(Beginning of Provided information)

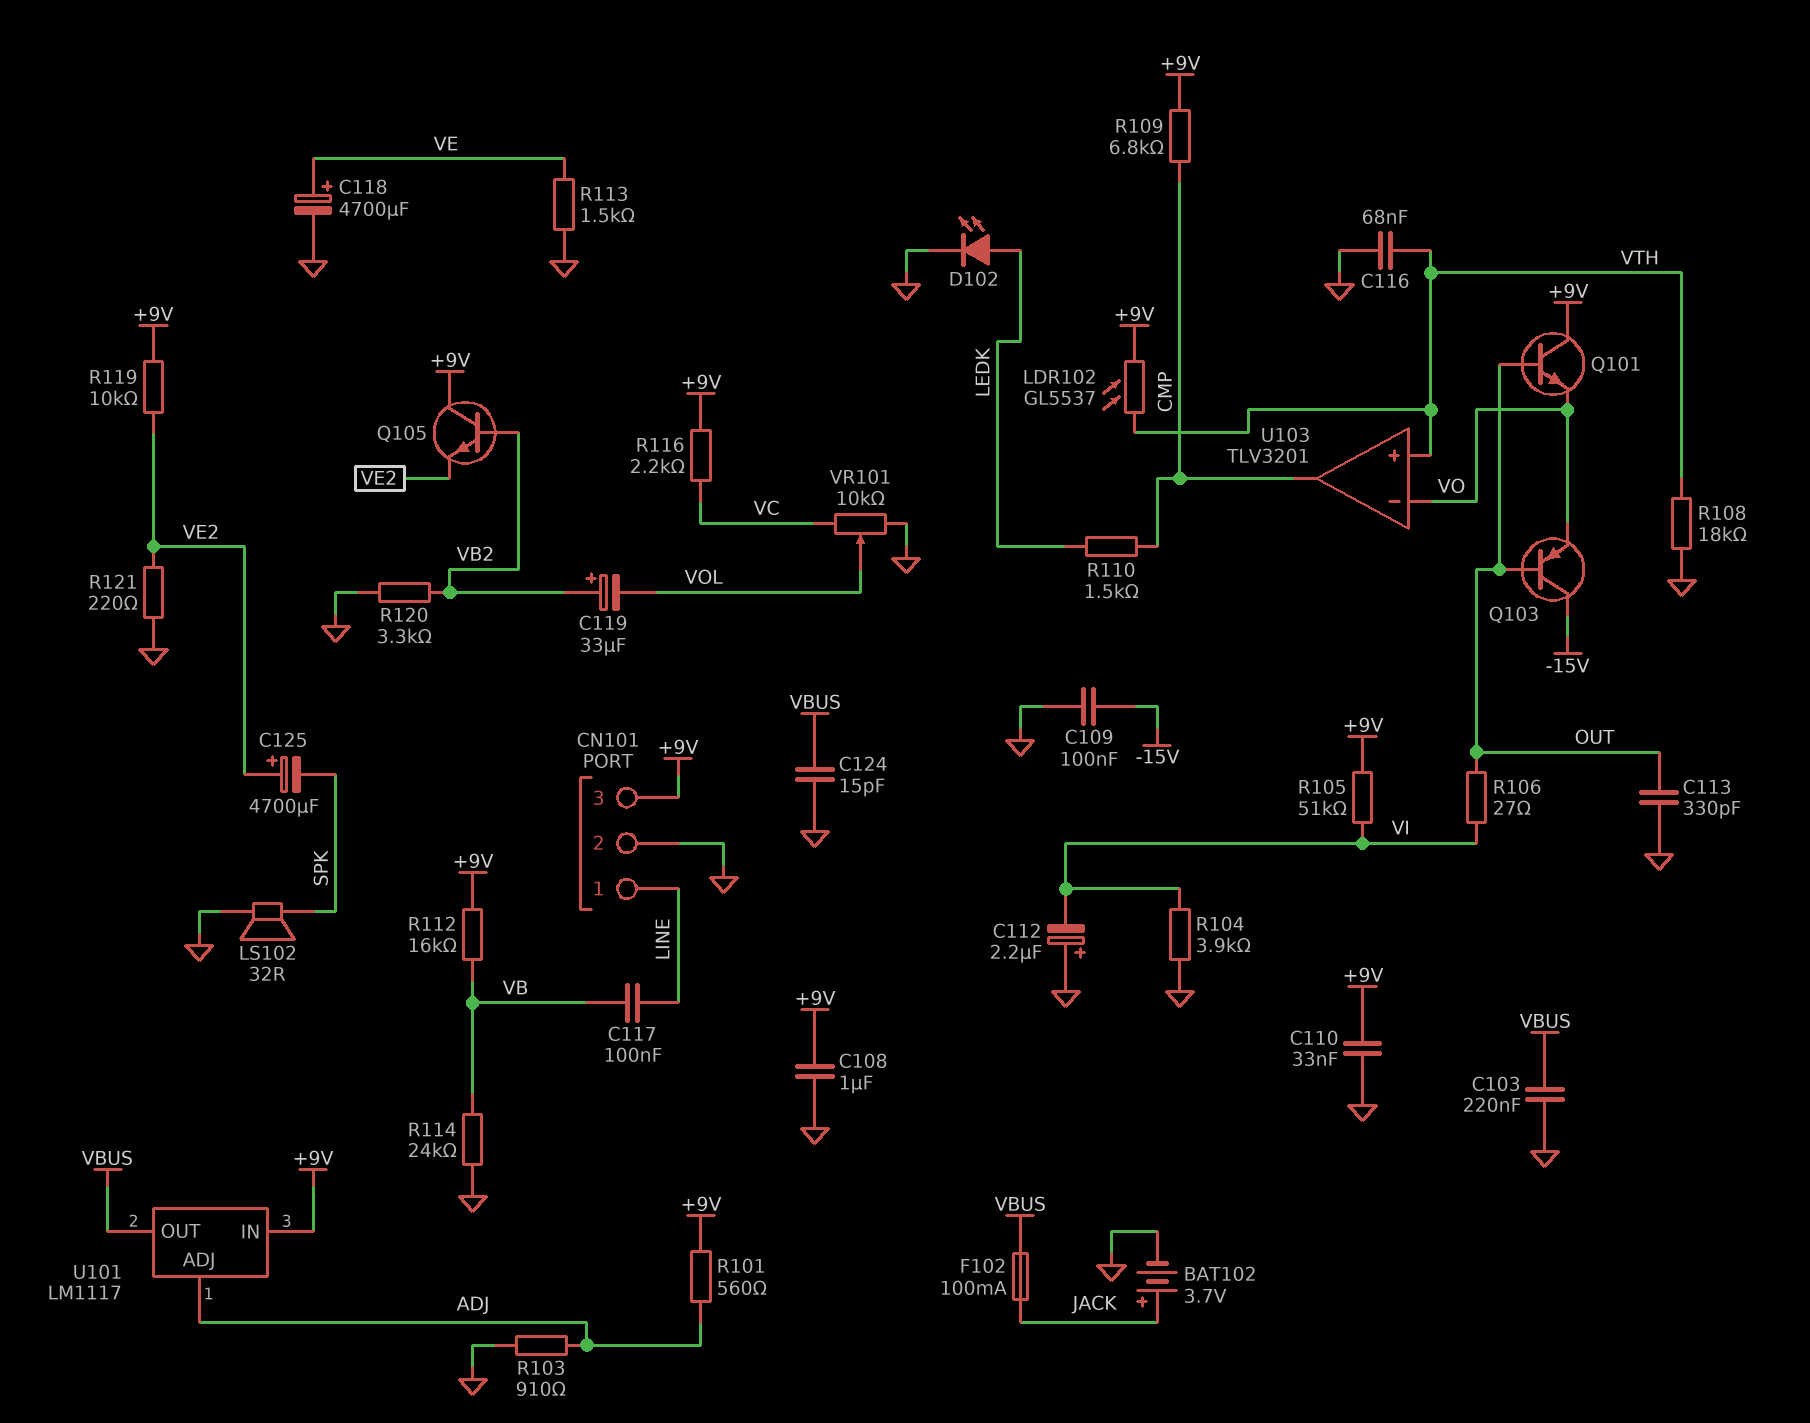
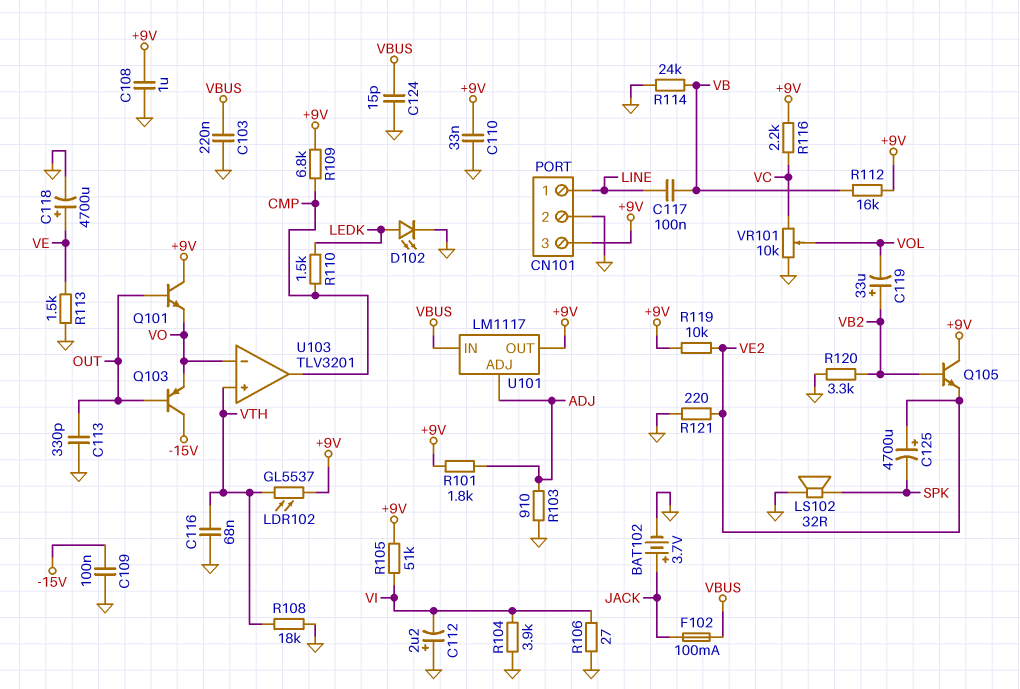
R101: 560 (+9V, ADJ) -> 1.8k (+9V, ADJ)
R106: 27 (OUT, VI) -> 27 (GND, VI)
U101 pin IN: +9V -> VBUS
U101 pin OUT: VBUS -> +9V

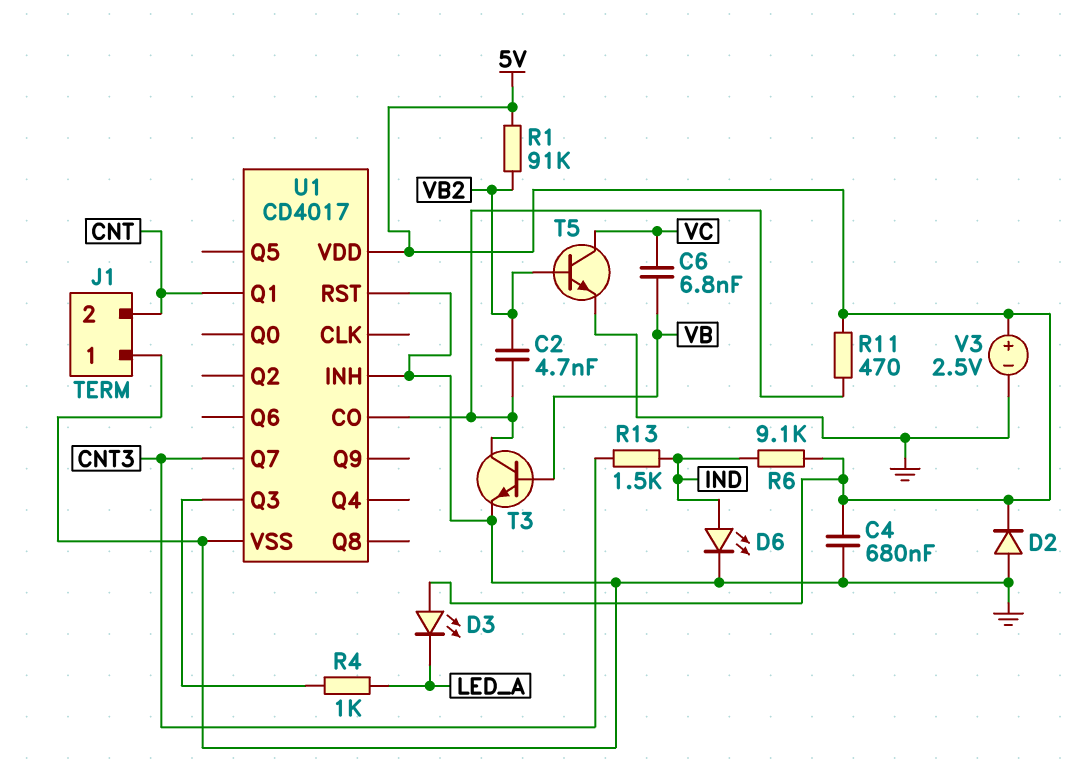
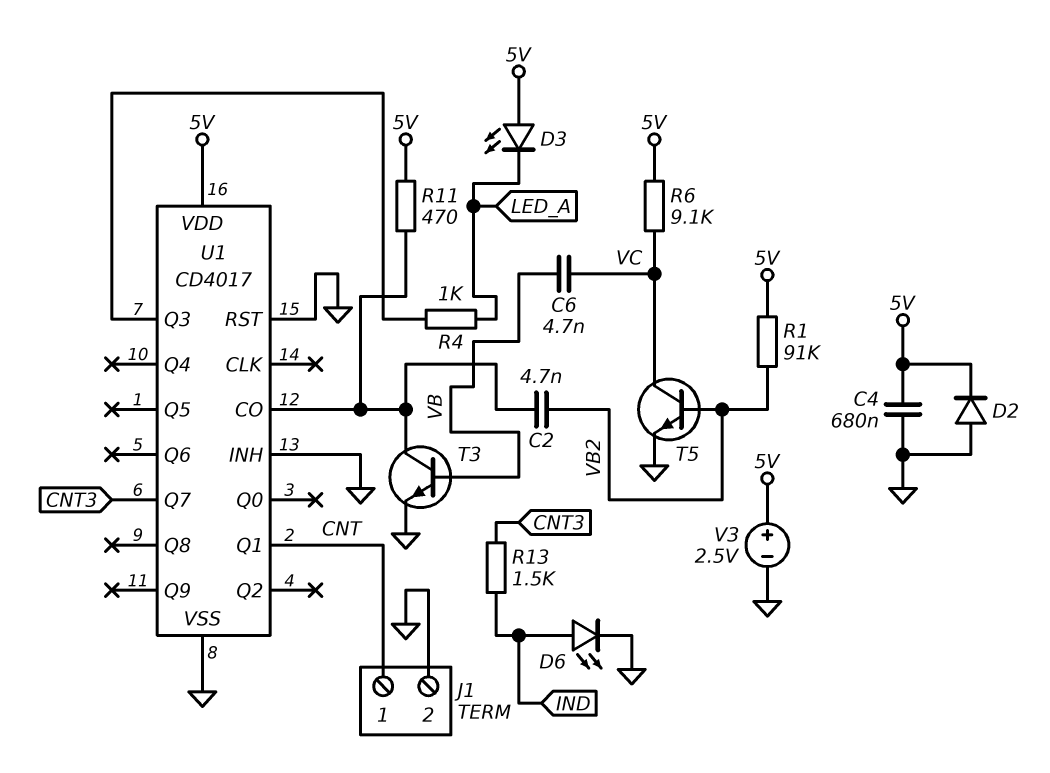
C6: 6.8nF (VB, VC) -> 4.7nF (VB, VC)
J1 pin 1: GND -> CNT
J1 pin 2: CNT -> GND
R6: 9.1k (5V, IND) -> 9.1k (5V, VC)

(End of Provided information)

> _What to do_
Could you state how many lines of the entries contain the word "VBUS"? Only the number is wanted.

> _Response to the task_
2